▸ Exercise brief
Could you write out exactly the lines from the one that contains "(665, 148) = (546, 222): green" through the last line of the listing below, both included and nothing more?

▸ Material shown

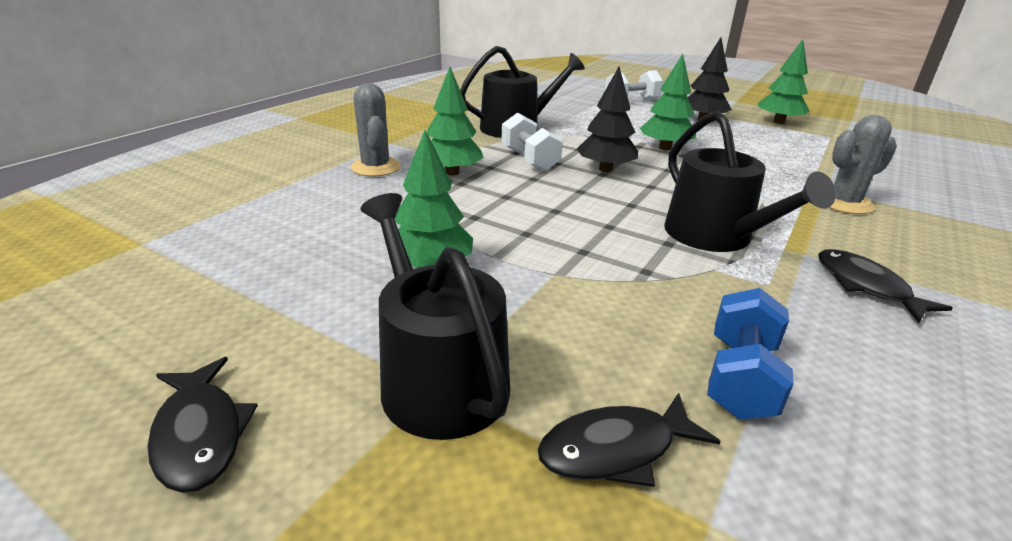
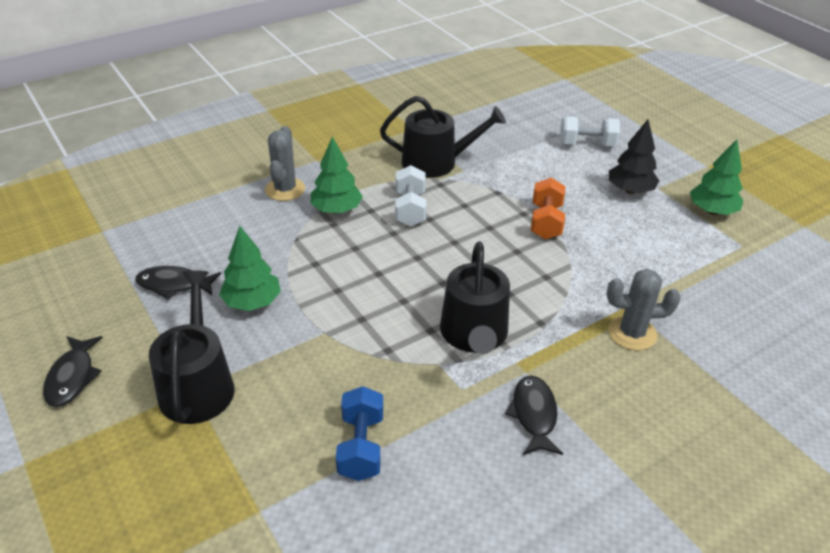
camera: 25 degrees right, 10 degrees up
(605, 169) = (463, 236): black tree -> none
(616, 450) = (250, 459): black fish -> black fish (174, 285)
(665, 148) = (546, 222): green tree -> orange dumbbell
(740, 378) = (361, 446): blue dumbbell -> blue dumbbell turned 45 degrees counterclockwise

▸ Exercise output
(665, 148) = (546, 222): green tree -> orange dumbbell
(740, 378) = (361, 446): blue dumbbell -> blue dumbbell turned 45 degrees counterclockwise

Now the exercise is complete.